TASK TO COMPLETE: Write the data below out again, unchanged.

Content revision data
##########
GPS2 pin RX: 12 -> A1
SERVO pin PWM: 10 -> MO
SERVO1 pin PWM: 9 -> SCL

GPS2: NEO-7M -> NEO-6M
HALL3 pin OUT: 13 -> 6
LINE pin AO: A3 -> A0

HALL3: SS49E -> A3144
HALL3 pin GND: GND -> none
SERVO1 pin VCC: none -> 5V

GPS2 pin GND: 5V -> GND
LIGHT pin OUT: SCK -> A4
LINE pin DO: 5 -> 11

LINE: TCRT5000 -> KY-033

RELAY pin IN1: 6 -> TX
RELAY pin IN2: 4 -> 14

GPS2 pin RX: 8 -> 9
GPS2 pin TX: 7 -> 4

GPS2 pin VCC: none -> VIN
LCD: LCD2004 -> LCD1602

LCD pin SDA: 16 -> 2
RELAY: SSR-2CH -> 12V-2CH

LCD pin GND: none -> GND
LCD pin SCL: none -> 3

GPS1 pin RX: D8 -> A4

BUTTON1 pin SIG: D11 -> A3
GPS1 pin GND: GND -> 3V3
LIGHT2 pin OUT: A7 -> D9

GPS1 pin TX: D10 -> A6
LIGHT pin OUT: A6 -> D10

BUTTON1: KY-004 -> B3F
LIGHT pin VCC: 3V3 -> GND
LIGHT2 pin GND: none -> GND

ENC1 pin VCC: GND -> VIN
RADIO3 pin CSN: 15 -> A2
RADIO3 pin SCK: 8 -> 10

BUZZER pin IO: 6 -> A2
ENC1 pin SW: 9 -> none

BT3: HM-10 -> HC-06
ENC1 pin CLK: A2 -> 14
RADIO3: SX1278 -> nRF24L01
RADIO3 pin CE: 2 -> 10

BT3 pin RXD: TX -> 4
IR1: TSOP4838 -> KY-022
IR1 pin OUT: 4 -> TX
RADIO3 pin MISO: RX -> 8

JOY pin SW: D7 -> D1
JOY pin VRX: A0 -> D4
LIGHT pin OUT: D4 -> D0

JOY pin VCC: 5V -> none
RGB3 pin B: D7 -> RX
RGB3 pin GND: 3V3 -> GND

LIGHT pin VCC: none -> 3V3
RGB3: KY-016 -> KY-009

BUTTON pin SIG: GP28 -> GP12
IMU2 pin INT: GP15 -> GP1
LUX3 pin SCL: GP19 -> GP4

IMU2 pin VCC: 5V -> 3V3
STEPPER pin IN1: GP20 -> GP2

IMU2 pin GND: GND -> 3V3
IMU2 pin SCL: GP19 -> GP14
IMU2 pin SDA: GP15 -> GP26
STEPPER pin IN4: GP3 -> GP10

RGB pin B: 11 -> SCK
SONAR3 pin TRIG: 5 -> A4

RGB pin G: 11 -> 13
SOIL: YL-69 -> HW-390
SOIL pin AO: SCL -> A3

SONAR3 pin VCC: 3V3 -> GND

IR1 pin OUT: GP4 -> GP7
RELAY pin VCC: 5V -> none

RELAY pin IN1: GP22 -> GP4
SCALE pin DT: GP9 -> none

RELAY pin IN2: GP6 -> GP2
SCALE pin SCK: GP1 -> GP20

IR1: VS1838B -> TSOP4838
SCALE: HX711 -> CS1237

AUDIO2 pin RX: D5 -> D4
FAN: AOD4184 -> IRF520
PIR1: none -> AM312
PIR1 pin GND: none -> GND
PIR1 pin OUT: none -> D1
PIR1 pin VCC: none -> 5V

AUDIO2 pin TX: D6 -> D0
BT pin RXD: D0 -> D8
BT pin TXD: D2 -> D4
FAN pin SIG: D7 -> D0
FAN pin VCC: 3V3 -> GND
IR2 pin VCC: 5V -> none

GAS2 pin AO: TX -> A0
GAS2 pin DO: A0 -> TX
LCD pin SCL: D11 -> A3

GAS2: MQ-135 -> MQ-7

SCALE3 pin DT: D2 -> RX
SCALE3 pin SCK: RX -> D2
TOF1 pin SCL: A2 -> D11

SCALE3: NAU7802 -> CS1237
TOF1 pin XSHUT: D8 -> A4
##########
ANSWER SPACE:
GPS2 pin RX: 12 -> A1
SERVO pin PWM: 10 -> MO
SERVO1 pin PWM: 9 -> SCL

GPS2: NEO-7M -> NEO-6M
HALL3 pin OUT: 13 -> 6
LINE pin AO: A3 -> A0

HALL3: SS49E -> A3144
HALL3 pin GND: GND -> none
SERVO1 pin VCC: none -> 5V

GPS2 pin GND: 5V -> GND
LIGHT pin OUT: SCK -> A4
LINE pin DO: 5 -> 11

LINE: TCRT5000 -> KY-033

RELAY pin IN1: 6 -> TX
RELAY pin IN2: 4 -> 14

GPS2 pin RX: 8 -> 9
GPS2 pin TX: 7 -> 4

GPS2 pin VCC: none -> VIN
LCD: LCD2004 -> LCD1602

LCD pin SDA: 16 -> 2
RELAY: SSR-2CH -> 12V-2CH

LCD pin GND: none -> GND
LCD pin SCL: none -> 3

GPS1 pin RX: D8 -> A4

BUTTON1 pin SIG: D11 -> A3
GPS1 pin GND: GND -> 3V3
LIGHT2 pin OUT: A7 -> D9

GPS1 pin TX: D10 -> A6
LIGHT pin OUT: A6 -> D10

BUTTON1: KY-004 -> B3F
LIGHT pin VCC: 3V3 -> GND
LIGHT2 pin GND: none -> GND

ENC1 pin VCC: GND -> VIN
RADIO3 pin CSN: 15 -> A2
RADIO3 pin SCK: 8 -> 10

BUZZER pin IO: 6 -> A2
ENC1 pin SW: 9 -> none

BT3: HM-10 -> HC-06
ENC1 pin CLK: A2 -> 14
RADIO3: SX1278 -> nRF24L01
RADIO3 pin CE: 2 -> 10

BT3 pin RXD: TX -> 4
IR1: TSOP4838 -> KY-022
IR1 pin OUT: 4 -> TX
RADIO3 pin MISO: RX -> 8

JOY pin SW: D7 -> D1
JOY pin VRX: A0 -> D4
LIGHT pin OUT: D4 -> D0

JOY pin VCC: 5V -> none
RGB3 pin B: D7 -> RX
RGB3 pin GND: 3V3 -> GND

LIGHT pin VCC: none -> 3V3
RGB3: KY-016 -> KY-009

BUTTON pin SIG: GP28 -> GP12
IMU2 pin INT: GP15 -> GP1
LUX3 pin SCL: GP19 -> GP4

IMU2 pin VCC: 5V -> 3V3
STEPPER pin IN1: GP20 -> GP2

IMU2 pin GND: GND -> 3V3
IMU2 pin SCL: GP19 -> GP14
IMU2 pin SDA: GP15 -> GP26
STEPPER pin IN4: GP3 -> GP10

RGB pin B: 11 -> SCK
SONAR3 pin TRIG: 5 -> A4

RGB pin G: 11 -> 13
SOIL: YL-69 -> HW-390
SOIL pin AO: SCL -> A3

SONAR3 pin VCC: 3V3 -> GND

IR1 pin OUT: GP4 -> GP7
RELAY pin VCC: 5V -> none

RELAY pin IN1: GP22 -> GP4
SCALE pin DT: GP9 -> none

RELAY pin IN2: GP6 -> GP2
SCALE pin SCK: GP1 -> GP20

IR1: VS1838B -> TSOP4838
SCALE: HX711 -> CS1237

AUDIO2 pin RX: D5 -> D4
FAN: AOD4184 -> IRF520
PIR1: none -> AM312
PIR1 pin GND: none -> GND
PIR1 pin OUT: none -> D1
PIR1 pin VCC: none -> 5V

AUDIO2 pin TX: D6 -> D0
BT pin RXD: D0 -> D8
BT pin TXD: D2 -> D4
FAN pin SIG: D7 -> D0
FAN pin VCC: 3V3 -> GND
IR2 pin VCC: 5V -> none

GAS2 pin AO: TX -> A0
GAS2 pin DO: A0 -> TX
LCD pin SCL: D11 -> A3

GAS2: MQ-135 -> MQ-7

SCALE3 pin DT: D2 -> RX
SCALE3 pin SCK: RX -> D2
TOF1 pin SCL: A2 -> D11

SCALE3: NAU7802 -> CS1237
TOF1 pin XSHUT: D8 -> A4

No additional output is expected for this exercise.